Your instructions. Your answer should be every line of the entries that has the string "green" in it.

__________

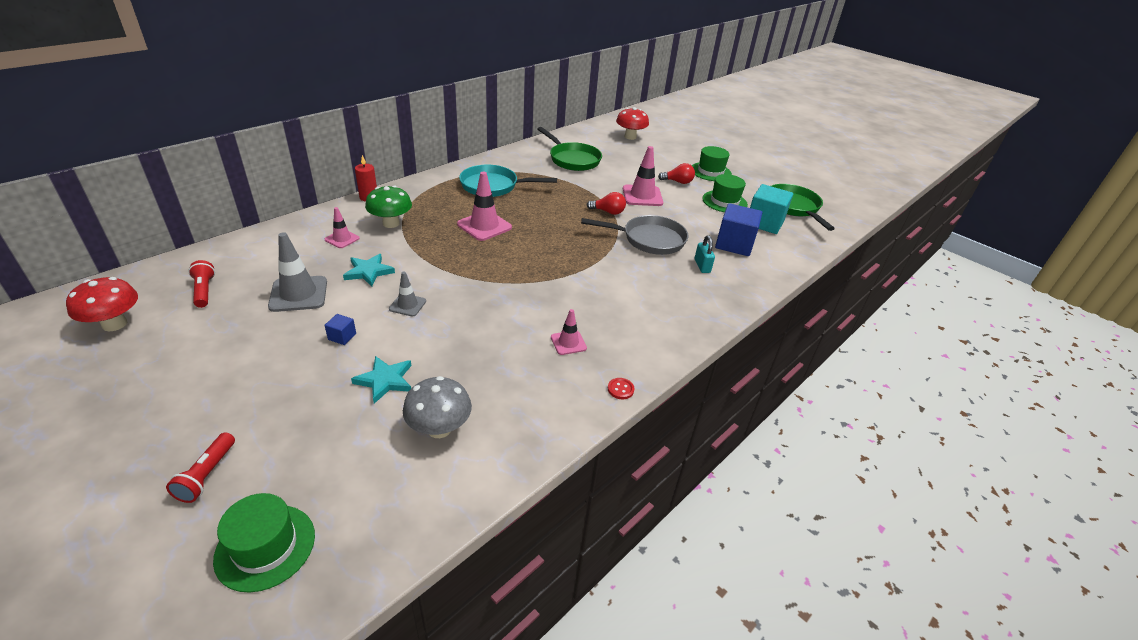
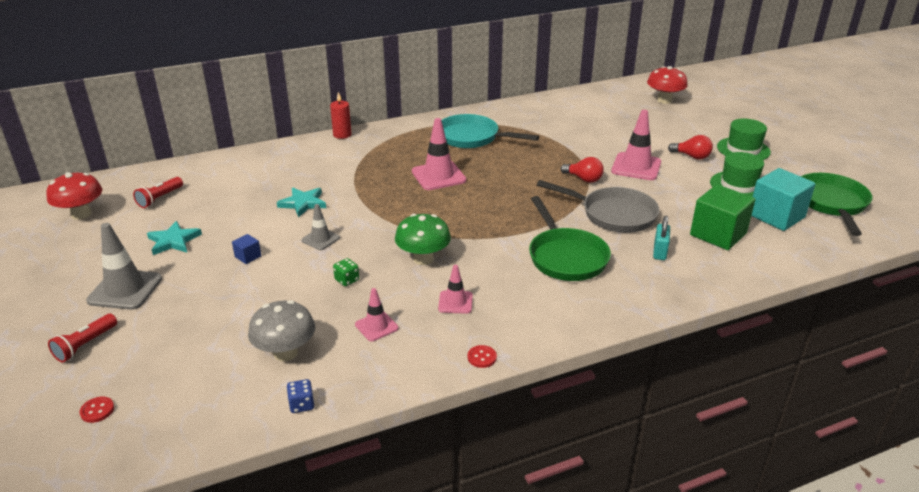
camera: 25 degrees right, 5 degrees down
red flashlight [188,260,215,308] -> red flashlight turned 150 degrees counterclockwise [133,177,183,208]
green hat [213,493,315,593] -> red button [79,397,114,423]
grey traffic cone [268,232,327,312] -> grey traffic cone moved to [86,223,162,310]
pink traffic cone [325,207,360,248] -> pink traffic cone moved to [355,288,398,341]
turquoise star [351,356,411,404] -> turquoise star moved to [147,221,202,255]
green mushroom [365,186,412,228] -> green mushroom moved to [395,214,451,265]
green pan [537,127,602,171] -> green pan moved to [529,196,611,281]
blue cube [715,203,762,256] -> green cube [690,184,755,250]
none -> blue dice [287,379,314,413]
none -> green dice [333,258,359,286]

__________

Task response.
green hat [213,493,315,593] -> red button [79,397,114,423]
green mushroom [365,186,412,228] -> green mushroom moved to [395,214,451,265]
green pan [537,127,602,171] -> green pan moved to [529,196,611,281]
blue cube [715,203,762,256] -> green cube [690,184,755,250]
none -> green dice [333,258,359,286]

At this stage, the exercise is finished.